[Scene edit records]

────

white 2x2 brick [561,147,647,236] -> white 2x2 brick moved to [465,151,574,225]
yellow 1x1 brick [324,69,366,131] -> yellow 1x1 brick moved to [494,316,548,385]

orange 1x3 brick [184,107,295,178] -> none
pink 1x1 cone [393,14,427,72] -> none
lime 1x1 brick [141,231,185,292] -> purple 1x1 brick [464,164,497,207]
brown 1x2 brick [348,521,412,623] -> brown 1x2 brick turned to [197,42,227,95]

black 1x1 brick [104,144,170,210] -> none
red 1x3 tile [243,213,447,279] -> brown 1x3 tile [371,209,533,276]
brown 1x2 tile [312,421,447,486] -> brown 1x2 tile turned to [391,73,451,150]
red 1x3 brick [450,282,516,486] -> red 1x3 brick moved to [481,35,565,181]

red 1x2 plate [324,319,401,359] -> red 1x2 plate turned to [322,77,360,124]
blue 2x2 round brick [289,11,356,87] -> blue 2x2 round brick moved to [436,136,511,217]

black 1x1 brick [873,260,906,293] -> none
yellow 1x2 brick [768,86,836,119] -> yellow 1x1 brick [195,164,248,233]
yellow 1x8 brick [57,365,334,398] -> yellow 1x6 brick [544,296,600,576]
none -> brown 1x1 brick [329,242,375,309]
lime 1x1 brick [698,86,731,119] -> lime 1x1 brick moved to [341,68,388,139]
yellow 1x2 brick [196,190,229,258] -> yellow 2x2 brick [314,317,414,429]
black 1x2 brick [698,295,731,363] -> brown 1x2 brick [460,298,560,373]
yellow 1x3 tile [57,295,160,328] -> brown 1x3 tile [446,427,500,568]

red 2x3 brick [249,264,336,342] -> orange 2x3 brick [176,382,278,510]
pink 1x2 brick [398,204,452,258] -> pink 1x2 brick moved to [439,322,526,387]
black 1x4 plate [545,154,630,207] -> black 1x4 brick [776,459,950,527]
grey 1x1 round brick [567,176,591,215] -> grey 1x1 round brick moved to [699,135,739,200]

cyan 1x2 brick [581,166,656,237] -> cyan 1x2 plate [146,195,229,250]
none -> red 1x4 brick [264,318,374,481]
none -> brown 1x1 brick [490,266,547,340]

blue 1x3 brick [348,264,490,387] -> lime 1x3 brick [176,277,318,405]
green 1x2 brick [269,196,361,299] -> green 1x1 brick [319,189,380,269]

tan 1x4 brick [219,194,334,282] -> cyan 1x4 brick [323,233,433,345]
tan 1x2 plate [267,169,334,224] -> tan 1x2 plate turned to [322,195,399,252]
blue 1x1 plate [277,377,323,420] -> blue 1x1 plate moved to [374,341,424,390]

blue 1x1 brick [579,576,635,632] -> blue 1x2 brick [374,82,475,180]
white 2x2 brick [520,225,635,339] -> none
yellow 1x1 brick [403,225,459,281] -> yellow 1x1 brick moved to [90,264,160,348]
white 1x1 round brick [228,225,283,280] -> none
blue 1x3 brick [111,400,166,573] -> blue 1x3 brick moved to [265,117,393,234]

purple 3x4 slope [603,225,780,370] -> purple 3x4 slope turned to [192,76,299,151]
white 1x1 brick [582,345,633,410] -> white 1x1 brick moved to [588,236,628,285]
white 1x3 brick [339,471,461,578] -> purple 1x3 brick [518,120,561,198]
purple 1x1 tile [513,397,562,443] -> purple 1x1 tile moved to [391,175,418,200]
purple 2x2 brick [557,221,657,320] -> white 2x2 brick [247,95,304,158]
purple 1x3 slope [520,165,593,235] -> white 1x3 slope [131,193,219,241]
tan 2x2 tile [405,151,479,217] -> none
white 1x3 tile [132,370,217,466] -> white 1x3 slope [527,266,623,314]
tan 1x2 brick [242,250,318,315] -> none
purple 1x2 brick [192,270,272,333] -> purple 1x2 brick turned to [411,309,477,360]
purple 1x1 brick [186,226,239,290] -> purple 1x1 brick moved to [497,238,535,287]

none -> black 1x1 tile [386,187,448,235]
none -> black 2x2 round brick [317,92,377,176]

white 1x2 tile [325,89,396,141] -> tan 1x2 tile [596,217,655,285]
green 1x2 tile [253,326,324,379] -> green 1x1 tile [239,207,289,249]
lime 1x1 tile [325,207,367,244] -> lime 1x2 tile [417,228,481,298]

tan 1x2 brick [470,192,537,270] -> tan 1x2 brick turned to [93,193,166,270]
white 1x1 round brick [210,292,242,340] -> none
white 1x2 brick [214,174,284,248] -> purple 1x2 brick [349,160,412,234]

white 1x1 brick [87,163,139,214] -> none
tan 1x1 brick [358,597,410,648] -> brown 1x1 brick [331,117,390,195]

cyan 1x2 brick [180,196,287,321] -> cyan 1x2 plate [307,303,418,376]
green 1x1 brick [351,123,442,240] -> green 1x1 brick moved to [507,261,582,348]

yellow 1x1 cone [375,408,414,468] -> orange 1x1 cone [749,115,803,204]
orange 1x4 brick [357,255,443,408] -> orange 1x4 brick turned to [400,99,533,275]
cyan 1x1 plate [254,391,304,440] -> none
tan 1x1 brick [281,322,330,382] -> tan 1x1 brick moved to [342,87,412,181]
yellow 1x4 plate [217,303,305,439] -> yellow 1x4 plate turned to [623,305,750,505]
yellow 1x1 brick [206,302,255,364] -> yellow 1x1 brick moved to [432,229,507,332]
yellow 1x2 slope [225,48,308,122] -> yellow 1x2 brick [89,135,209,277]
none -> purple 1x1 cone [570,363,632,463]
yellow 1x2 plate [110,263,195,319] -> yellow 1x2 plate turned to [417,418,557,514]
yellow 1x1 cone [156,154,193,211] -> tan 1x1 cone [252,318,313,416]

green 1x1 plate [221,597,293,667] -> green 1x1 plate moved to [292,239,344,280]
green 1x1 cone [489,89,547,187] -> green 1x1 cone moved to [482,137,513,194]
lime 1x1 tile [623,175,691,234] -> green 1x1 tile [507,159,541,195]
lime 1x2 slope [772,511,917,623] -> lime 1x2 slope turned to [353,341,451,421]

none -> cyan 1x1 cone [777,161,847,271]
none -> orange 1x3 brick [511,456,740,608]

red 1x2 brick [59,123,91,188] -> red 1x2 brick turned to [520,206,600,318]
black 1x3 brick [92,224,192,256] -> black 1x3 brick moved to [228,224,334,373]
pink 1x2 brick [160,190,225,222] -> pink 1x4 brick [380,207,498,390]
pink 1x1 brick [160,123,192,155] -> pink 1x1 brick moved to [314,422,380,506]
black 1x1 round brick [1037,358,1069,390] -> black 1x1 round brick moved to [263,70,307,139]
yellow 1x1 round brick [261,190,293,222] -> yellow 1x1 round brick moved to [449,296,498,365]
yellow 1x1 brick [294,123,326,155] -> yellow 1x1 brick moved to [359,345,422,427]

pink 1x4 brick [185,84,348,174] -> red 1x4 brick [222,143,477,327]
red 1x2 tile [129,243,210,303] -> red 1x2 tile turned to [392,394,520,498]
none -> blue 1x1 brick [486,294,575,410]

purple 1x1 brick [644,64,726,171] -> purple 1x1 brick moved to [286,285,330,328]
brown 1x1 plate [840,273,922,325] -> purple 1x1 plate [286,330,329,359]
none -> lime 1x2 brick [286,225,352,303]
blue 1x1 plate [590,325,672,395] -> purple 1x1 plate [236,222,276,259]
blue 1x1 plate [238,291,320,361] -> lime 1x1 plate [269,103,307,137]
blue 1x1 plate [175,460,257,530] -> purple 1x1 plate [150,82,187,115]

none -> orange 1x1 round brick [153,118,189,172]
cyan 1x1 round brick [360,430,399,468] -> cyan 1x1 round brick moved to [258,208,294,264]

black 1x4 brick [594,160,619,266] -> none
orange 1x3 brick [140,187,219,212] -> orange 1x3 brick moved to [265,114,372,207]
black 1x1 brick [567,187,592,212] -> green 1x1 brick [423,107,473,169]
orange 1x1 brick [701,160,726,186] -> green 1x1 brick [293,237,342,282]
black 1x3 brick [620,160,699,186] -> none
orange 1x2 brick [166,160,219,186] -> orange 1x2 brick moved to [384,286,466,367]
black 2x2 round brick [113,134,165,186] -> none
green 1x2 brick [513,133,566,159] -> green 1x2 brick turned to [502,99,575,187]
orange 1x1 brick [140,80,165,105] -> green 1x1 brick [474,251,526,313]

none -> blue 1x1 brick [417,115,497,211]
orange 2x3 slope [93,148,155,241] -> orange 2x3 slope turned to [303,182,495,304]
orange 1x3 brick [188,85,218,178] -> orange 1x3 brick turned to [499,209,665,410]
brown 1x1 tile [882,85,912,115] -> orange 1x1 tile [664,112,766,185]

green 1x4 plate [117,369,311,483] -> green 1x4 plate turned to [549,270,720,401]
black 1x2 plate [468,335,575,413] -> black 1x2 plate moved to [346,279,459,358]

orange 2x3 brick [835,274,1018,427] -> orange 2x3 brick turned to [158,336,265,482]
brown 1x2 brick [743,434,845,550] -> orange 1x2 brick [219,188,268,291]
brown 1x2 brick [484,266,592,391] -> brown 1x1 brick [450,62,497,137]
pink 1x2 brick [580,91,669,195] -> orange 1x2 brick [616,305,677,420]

────

- What is needed -
Above are the records; copy exactly the lines from the line with "cyan 1x2 brick [180,196,287,321]" through the line with "yellow 1x2 plate [110,263,195,319]", both included.

- Exercise response -
cyan 1x2 brick [180,196,287,321] -> cyan 1x2 plate [307,303,418,376]
green 1x1 brick [351,123,442,240] -> green 1x1 brick moved to [507,261,582,348]

yellow 1x1 cone [375,408,414,468] -> orange 1x1 cone [749,115,803,204]
orange 1x4 brick [357,255,443,408] -> orange 1x4 brick turned to [400,99,533,275]
cyan 1x1 plate [254,391,304,440] -> none
tan 1x1 brick [281,322,330,382] -> tan 1x1 brick moved to [342,87,412,181]
yellow 1x4 plate [217,303,305,439] -> yellow 1x4 plate turned to [623,305,750,505]
yellow 1x1 brick [206,302,255,364] -> yellow 1x1 brick moved to [432,229,507,332]
yellow 1x2 slope [225,48,308,122] -> yellow 1x2 brick [89,135,209,277]
none -> purple 1x1 cone [570,363,632,463]
yellow 1x2 plate [110,263,195,319] -> yellow 1x2 plate turned to [417,418,557,514]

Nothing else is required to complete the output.